▶ _What you should do_: Find "IMU pin SDA: TX -> A0" in the material, then return exactly the line containing it and all lines after it to the end, leaving out pictures.

*** Data provided ***

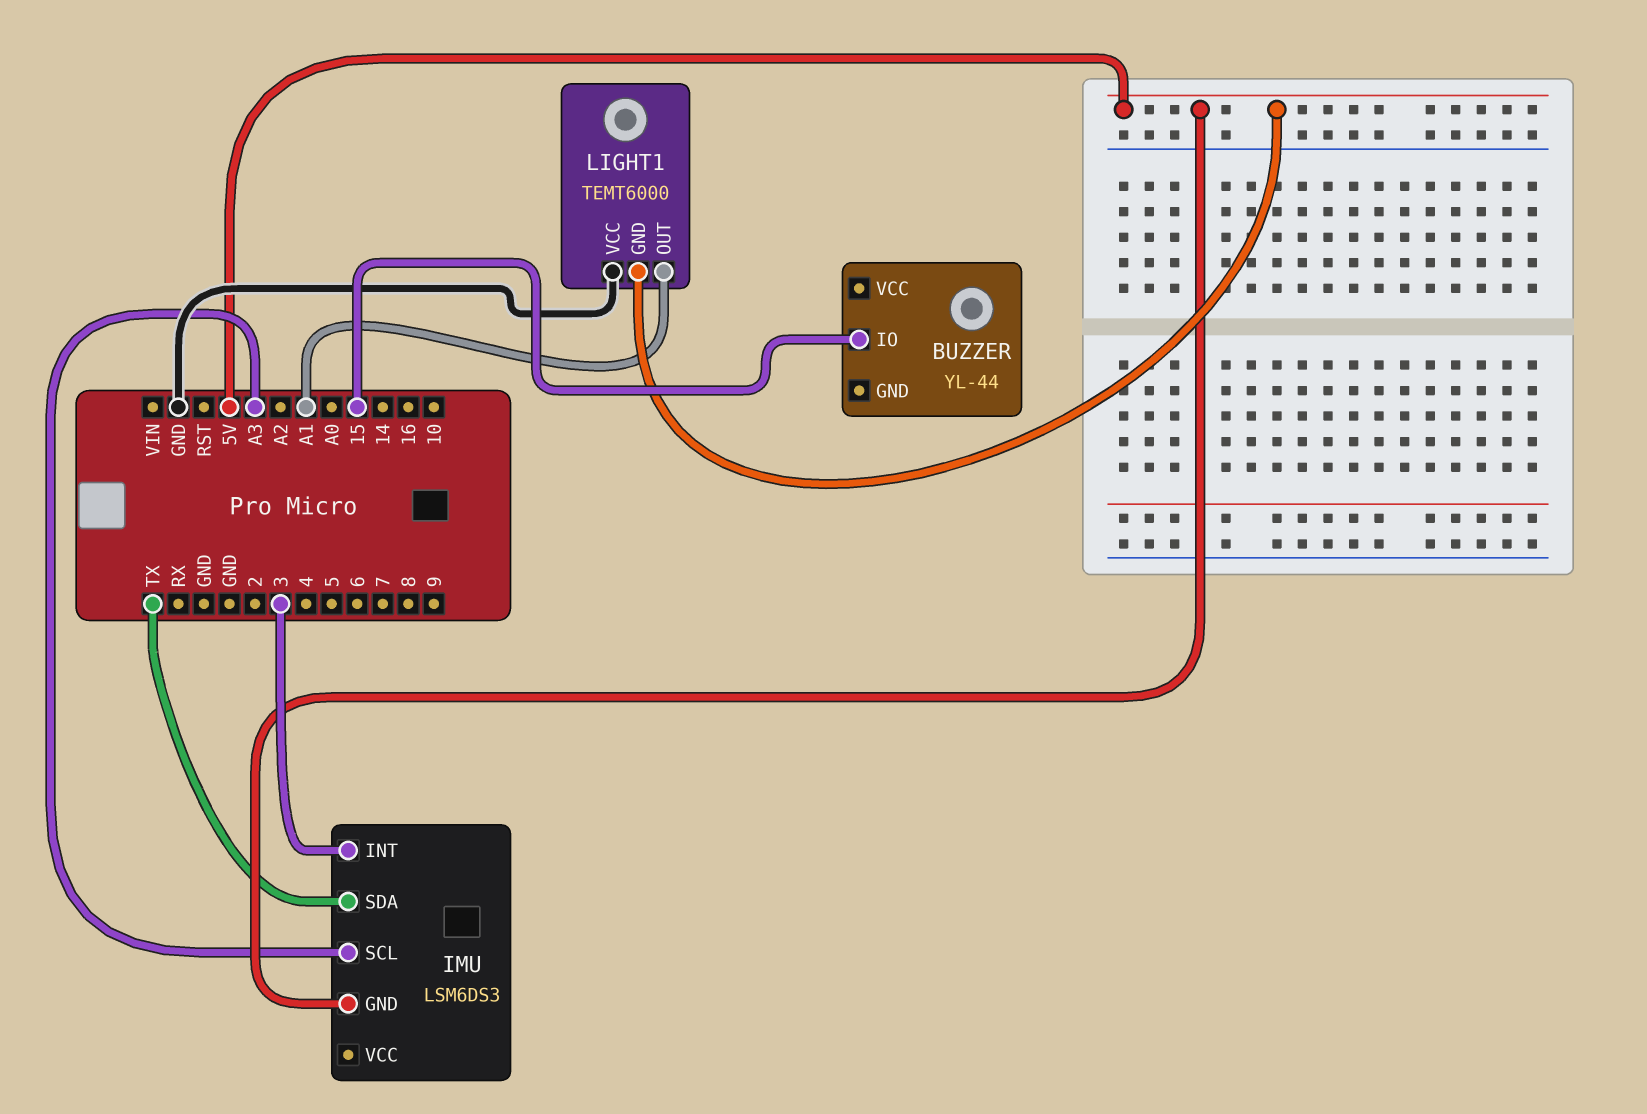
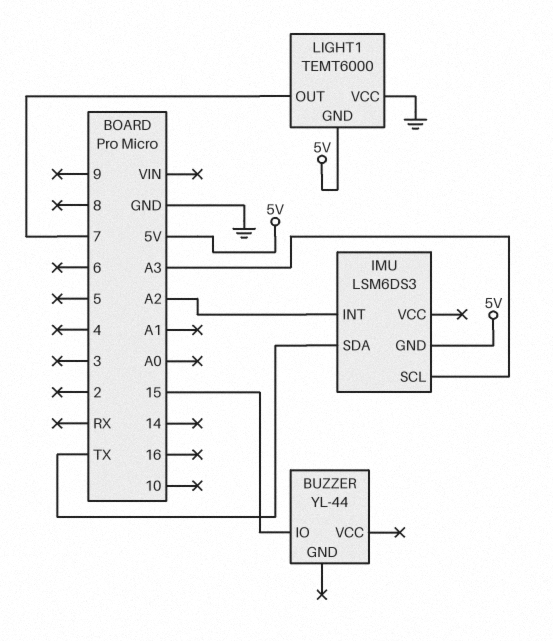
IMU pin INT: 3 -> A2
LIGHT1 pin OUT: A1 -> 7

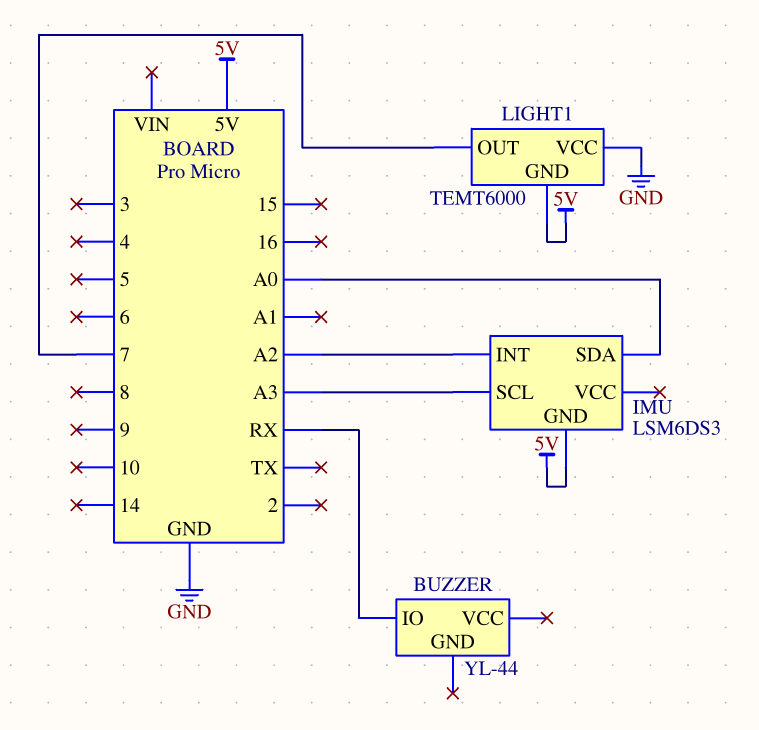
BUZZER pin IO: 15 -> RX
IMU pin SDA: TX -> A0

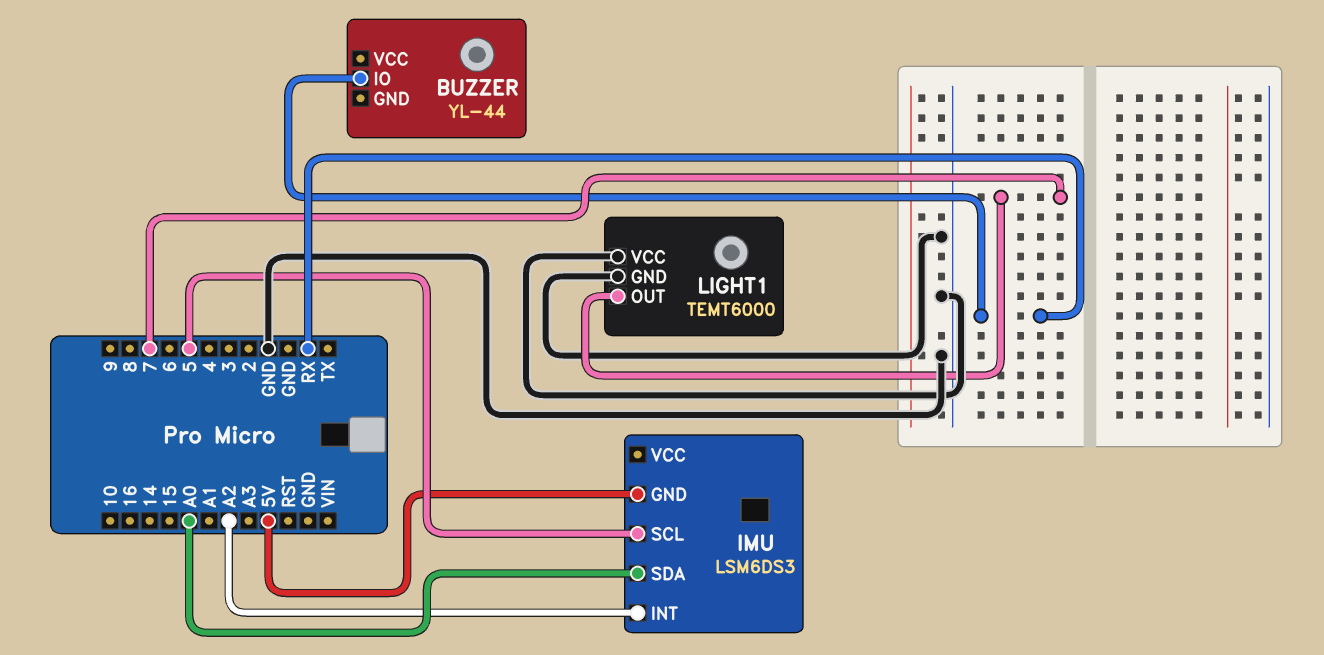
IMU pin SCL: A3 -> 5
LIGHT1 pin GND: 5V -> GND

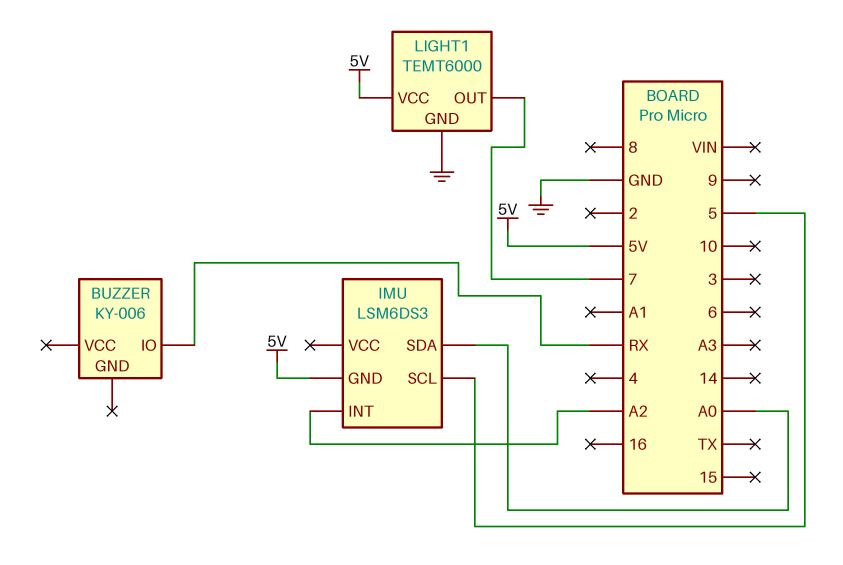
BUZZER: YL-44 -> KY-006
LIGHT1 pin VCC: GND -> 5V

*** End of Data provided ***

▶ _Answer section_:
IMU pin SDA: TX -> A0

IMU pin SCL: A3 -> 5
LIGHT1 pin GND: 5V -> GND

BUZZER: YL-44 -> KY-006
LIGHT1 pin VCC: GND -> 5V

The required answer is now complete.